◆ **WHAT NEEDS TO BE DONE**
Begin at the line below that has "camera: 90 degrees left, 5 degrees up" and stop after the line that has "move: lampka/żółty 497,141,549,207". Please restate only those lines, word for word.

......

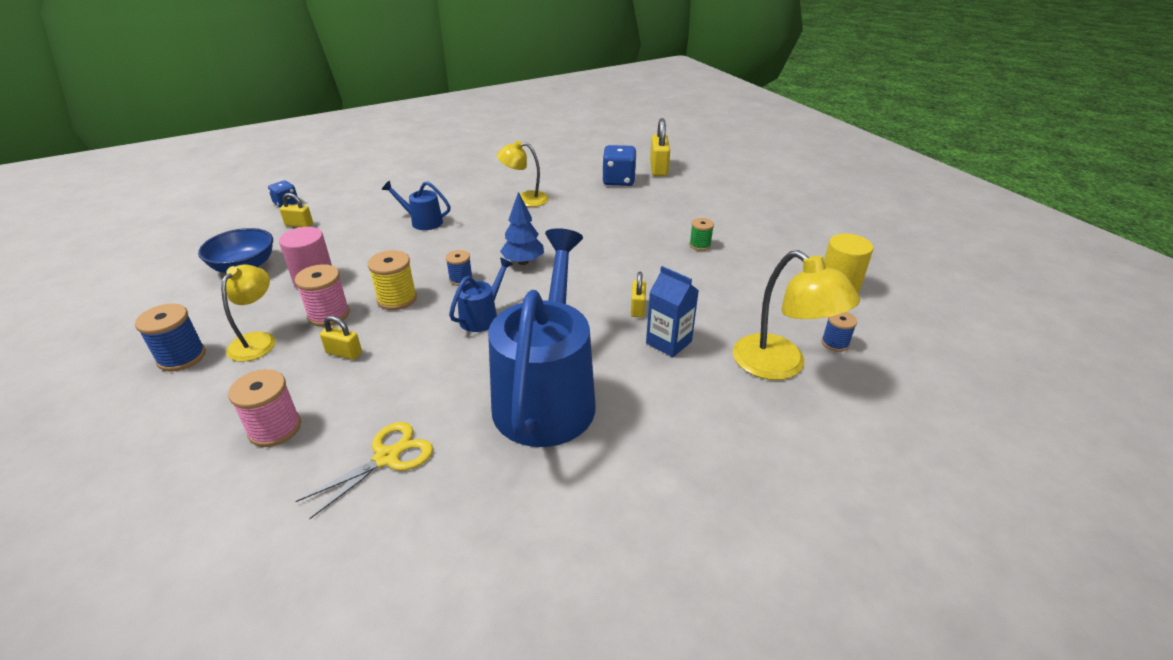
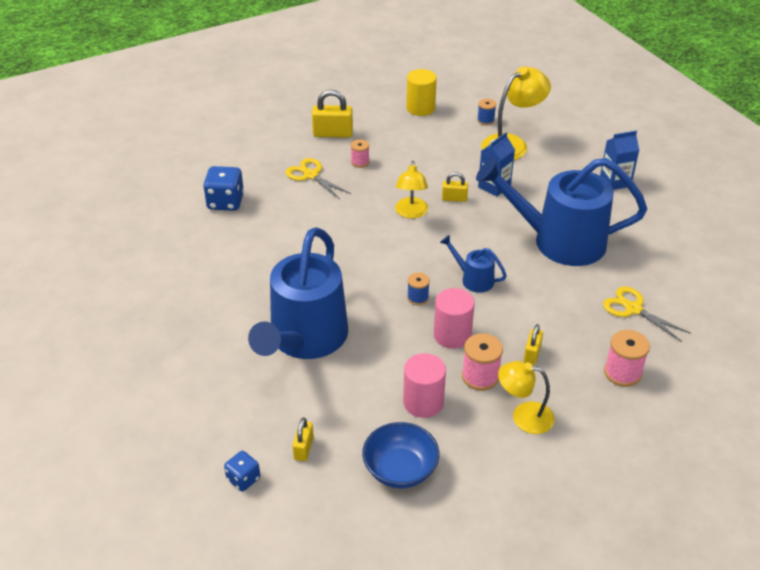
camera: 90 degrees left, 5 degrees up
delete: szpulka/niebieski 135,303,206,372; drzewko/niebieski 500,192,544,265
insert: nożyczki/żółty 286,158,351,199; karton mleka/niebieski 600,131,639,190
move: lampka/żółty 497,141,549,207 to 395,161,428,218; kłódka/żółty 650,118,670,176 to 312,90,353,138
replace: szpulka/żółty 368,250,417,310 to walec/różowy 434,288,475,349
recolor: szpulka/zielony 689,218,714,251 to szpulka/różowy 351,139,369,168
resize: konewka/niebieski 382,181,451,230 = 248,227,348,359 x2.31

......

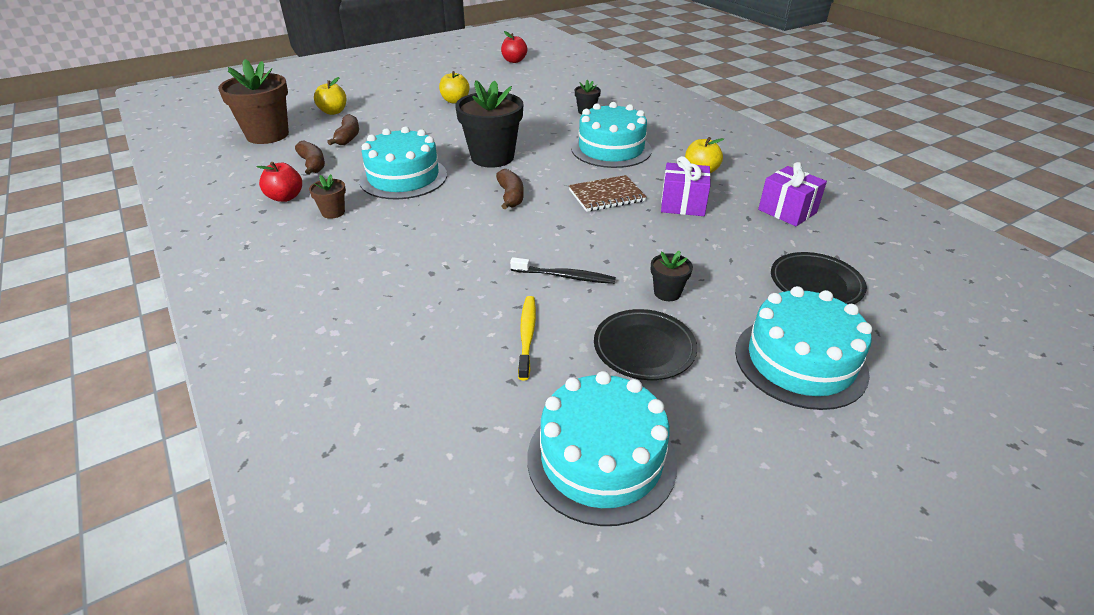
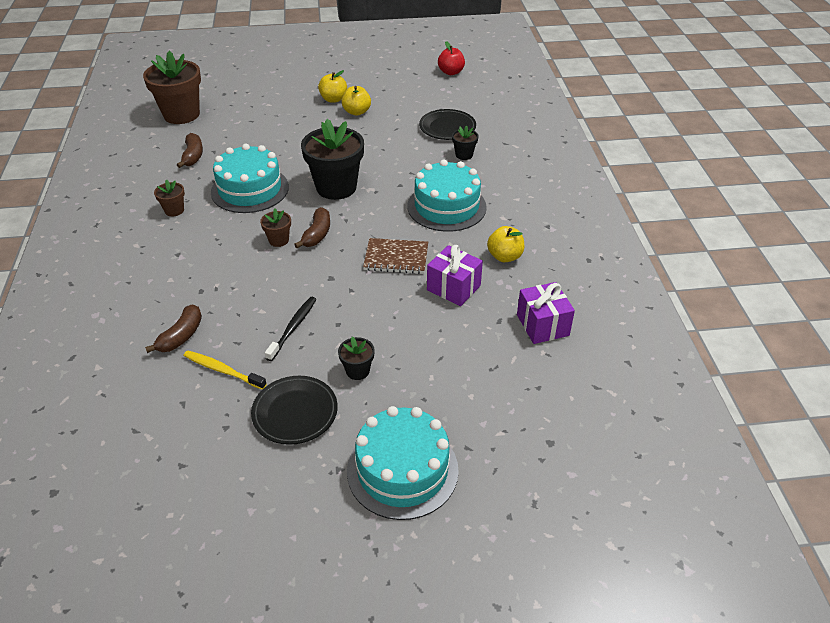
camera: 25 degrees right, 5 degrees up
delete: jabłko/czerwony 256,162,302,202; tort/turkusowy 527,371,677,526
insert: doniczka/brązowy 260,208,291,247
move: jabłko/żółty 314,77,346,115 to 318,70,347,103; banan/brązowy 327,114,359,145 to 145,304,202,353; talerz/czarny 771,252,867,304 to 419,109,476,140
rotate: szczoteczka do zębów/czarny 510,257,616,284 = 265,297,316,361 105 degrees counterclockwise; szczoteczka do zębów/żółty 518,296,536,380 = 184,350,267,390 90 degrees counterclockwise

......

◆ **SOLVED EXERCISE**
camera: 90 degrees left, 5 degrees up
delete: szpulka/niebieski 135,303,206,372; drzewko/niebieski 500,192,544,265
insert: nożyczki/żółty 286,158,351,199; karton mleka/niebieski 600,131,639,190
move: lampka/żółty 497,141,549,207 to 395,161,428,218; kłódka/żółty 650,118,670,176 to 312,90,353,138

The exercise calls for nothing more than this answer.